— Exercise prompt —
All entries must come back exactly as given, with no pictures in the copy.

(Coordinate-based object records)
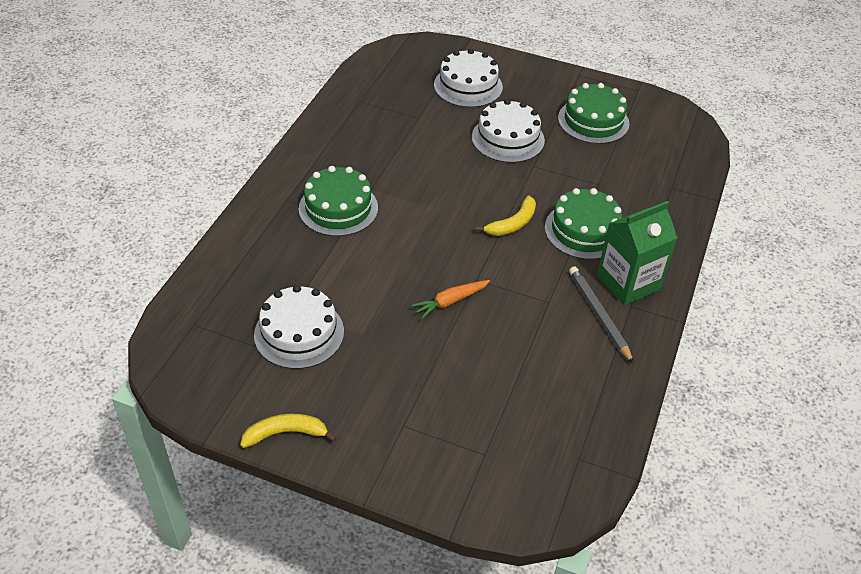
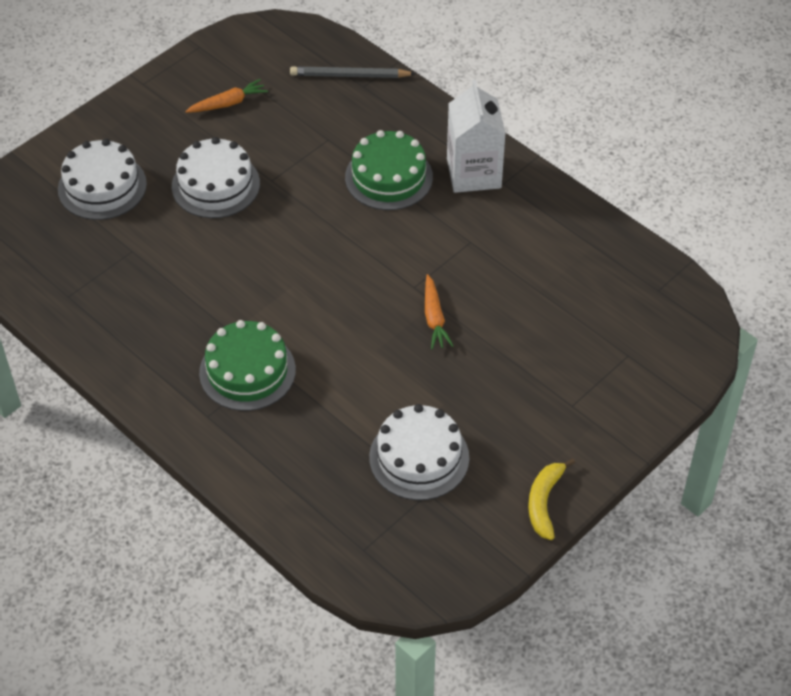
camera: 65 degrees left, 5 degrees up
(512, 224) = (350, 229): yellow banana -> none
(593, 121) = (228, 103): green cake -> orange carrot
(599, 315) = (504, 211): grey pencil -> grey pencil (350, 75)
(628, 282) = (473, 173): green carton -> white carton

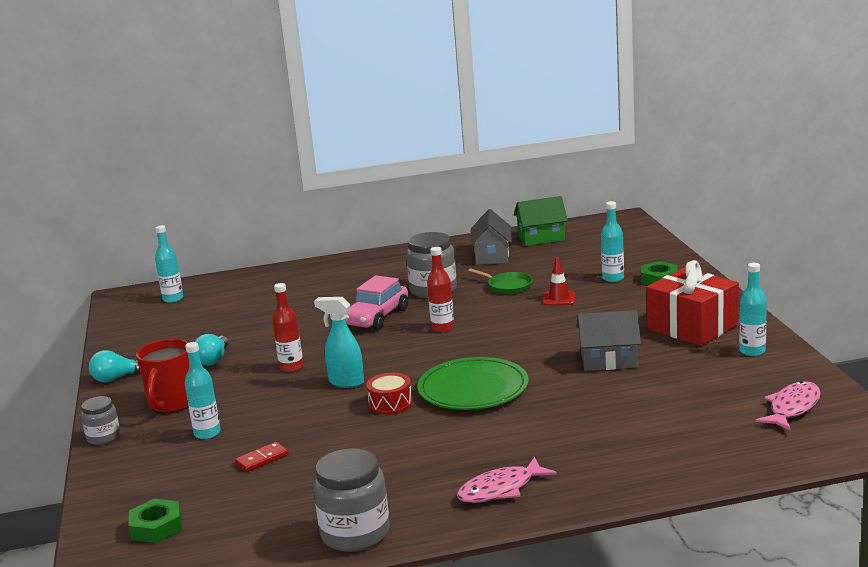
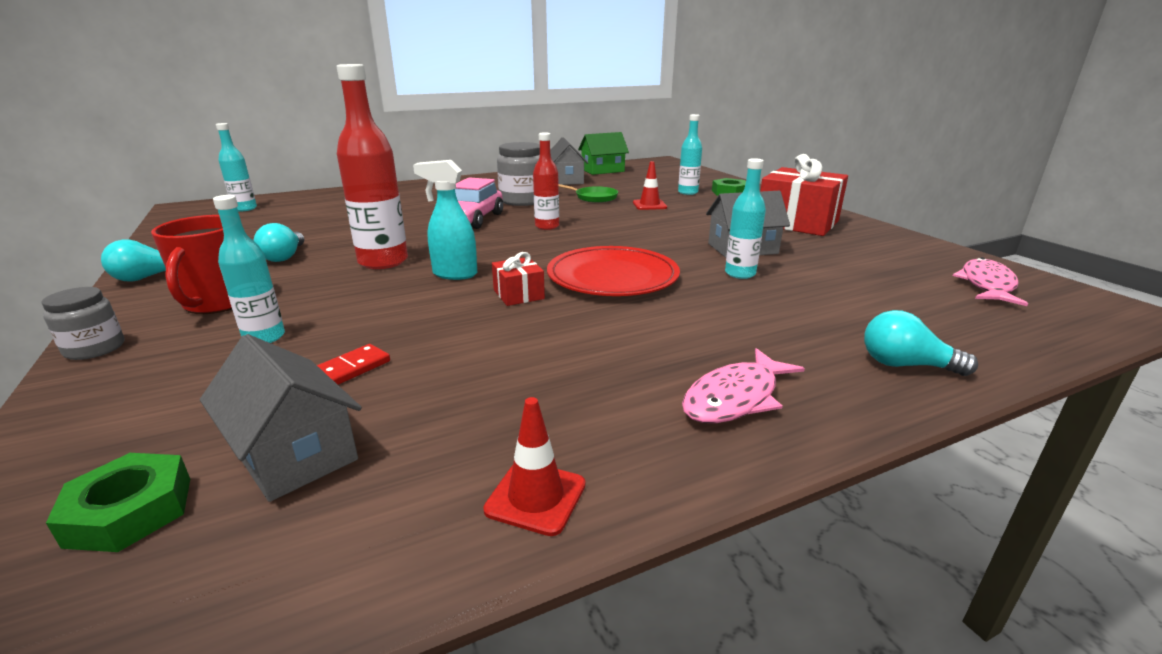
camera: 15 degrees left, 5 degrees up
(232, 506) = (294, 453): none -> grey house
(291, 367) = (383, 262): red bottle -> red bottle, size x1.69
(355, 534) = (536, 497): grey jar -> red traffic cone
(390, 404) = (518, 294): red drum -> red gift
(473, 389) = (612, 276): green plate -> red plate
(639, 473) = (905, 365): none -> turquoise light bulb
(752, 351) = (877, 239): turquoise bottle -> turquoise bottle (740, 274)

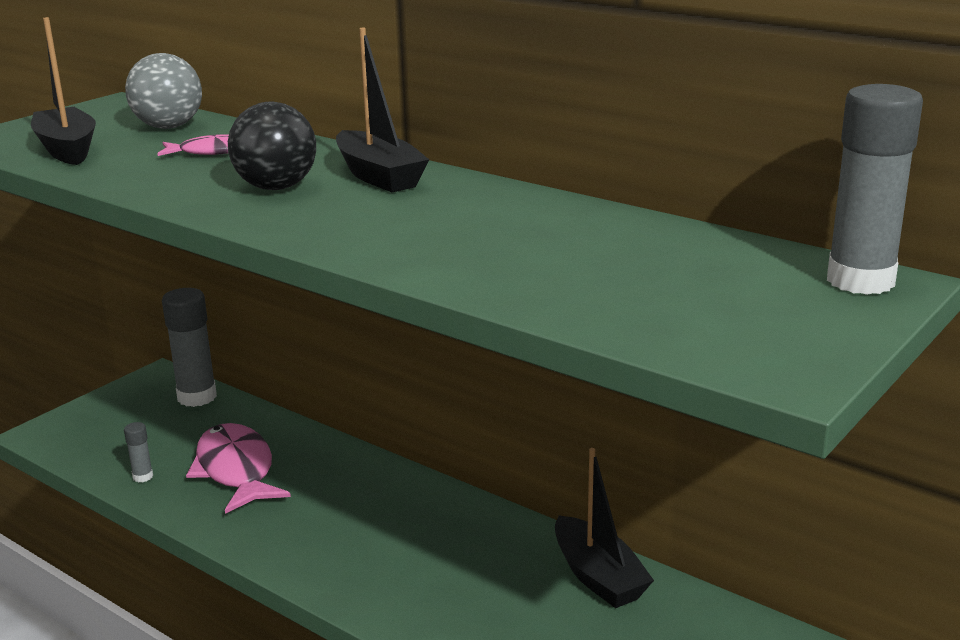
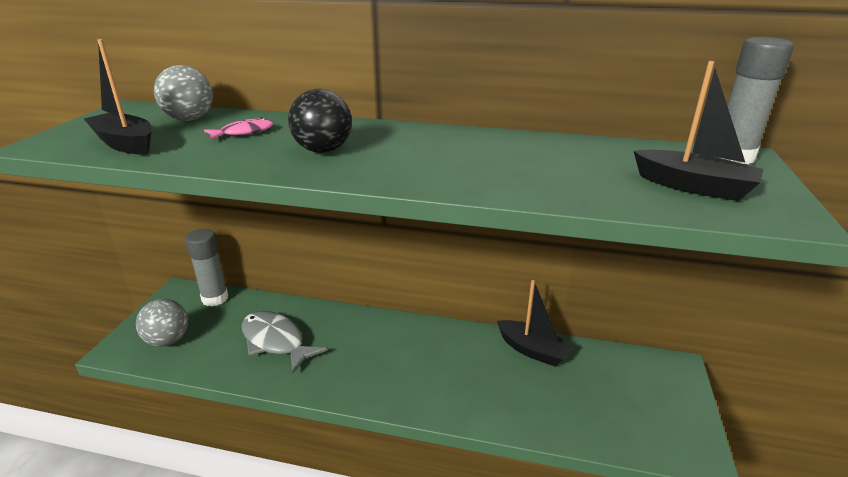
camera: 25 degrees left, 5 degrees up
(107, 436) = (168, 340): none -> grey ball
(143, 477) = (213, 362): grey glue stick -> none
(236, 470) = (276, 341): pink fish -> grey fish
(379, 176) = (382, 134): black boat -> black boat (693, 187)

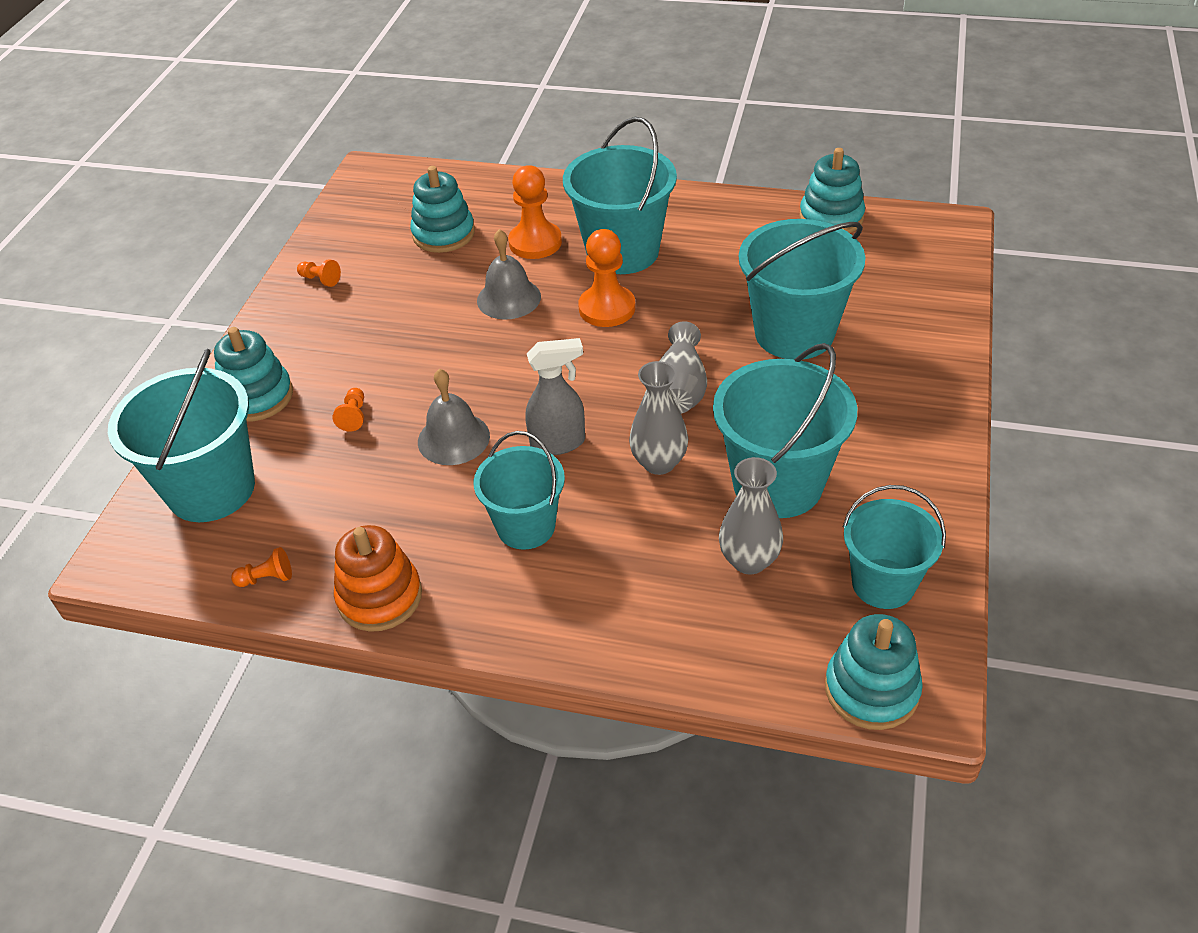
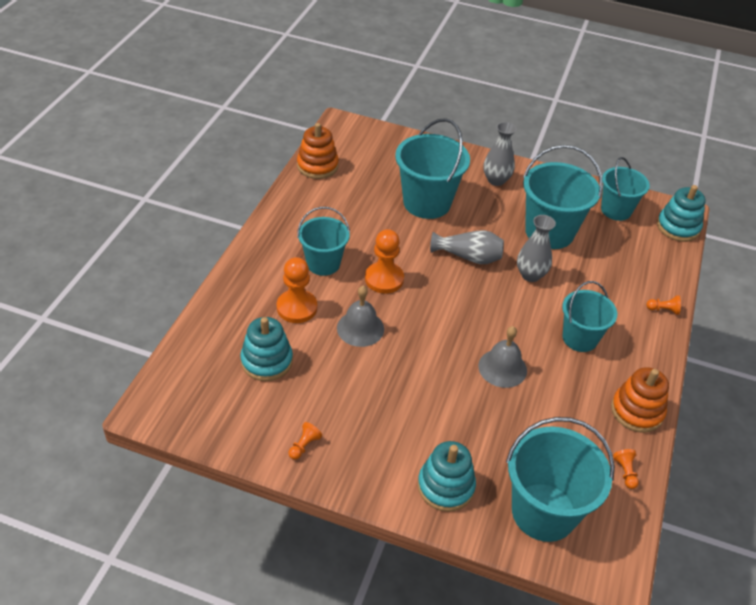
camera: 90 degrees left, 0 degrees up
(354, 416) = (474, 423): orange pawn -> orange pawn (663, 310)
(558, 443) = (511, 316): grey spray bottle -> none
(622, 252) = (323, 263): turquoise bucket -> turquoise bucket, size x0.64
(749, 560) = (603, 252): grey vase -> grey vase (496, 180)
(831, 217) = (317, 166): turquoise stacking toy -> orange stacking toy

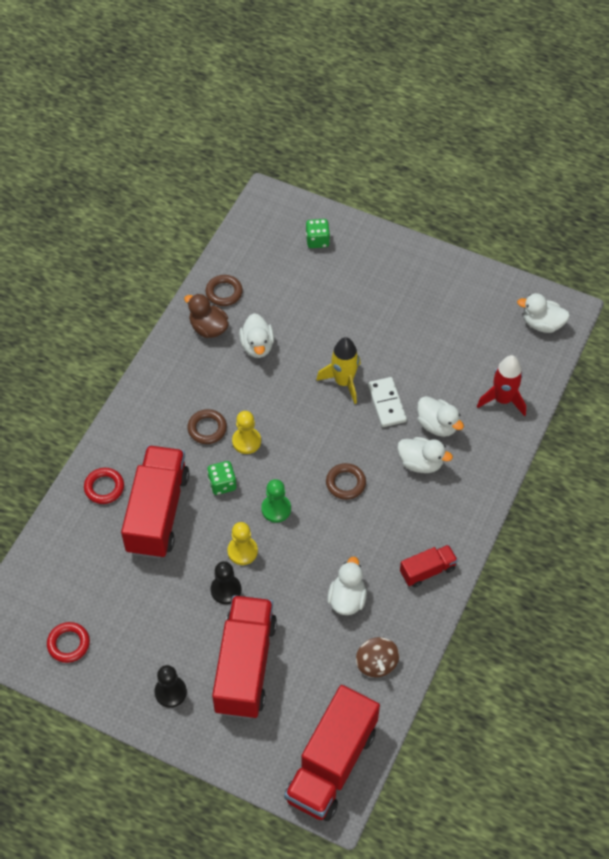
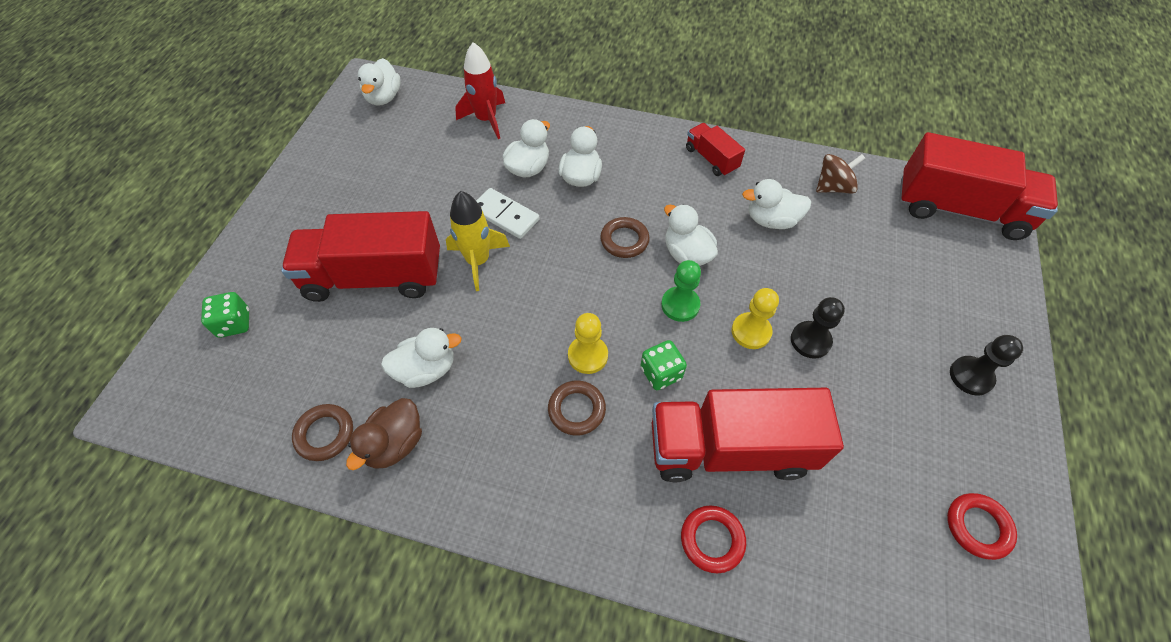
camera: 100 degrees left, 0 degrees up
(245, 666) = (896, 303): red truck -> red truck (374, 277)
(323, 525) = (686, 254): none -> white duck
(386, 403) = (505, 215): white domino -> white domino turned 60 degrees clockwise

— Answer section —
camera: 65 degrees left, 5 degrees up
(512, 224) = (350, 229): yellow banana -> none
(593, 121) = (228, 103): green cake -> orange carrot
(599, 315) = (504, 211): grey pencil -> grey pencil (350, 75)
(628, 282) = (473, 173): green carton -> white carton

camera: 15 degrees left, 5 degrees up
(232, 506) = (294, 453): none -> grey house
(291, 367) = (383, 262): red bottle -> red bottle, size x1.69
(355, 534) = (536, 497): grey jar -> red traffic cone
(390, 404) = (518, 294): red drum -> red gift
(473, 389) = (612, 276): green plate -> red plate
(639, 473) = (905, 365): none -> turquoise light bulb
(752, 351) = (877, 239): turquoise bottle -> turquoise bottle (740, 274)

camera: 25 degrees left, 5 degrees up
(107, 436) = (168, 340): none -> grey ball
(143, 477) = (213, 362): grey glue stick -> none
(236, 470) = (276, 341): pink fish -> grey fish
(379, 176) = (382, 134): black boat -> black boat (693, 187)

camera: 90 degrees left, 0 degrees up
(354, 416) = (474, 423): orange pawn -> orange pawn (663, 310)
(558, 443) = (511, 316): grey spray bottle -> none
(622, 252) = (323, 263): turquoise bucket -> turquoise bucket, size x0.64
(749, 560) = (603, 252): grey vase -> grey vase (496, 180)
(831, 217) = (317, 166): turquoise stacking toy -> orange stacking toy

camera: 100 degrees left, 0 degrees up
(245, 666) = (896, 303): red truck -> red truck (374, 277)
(323, 525) = (686, 254): none -> white duck
(386, 403) = (505, 215): white domino -> white domino turned 60 degrees clockwise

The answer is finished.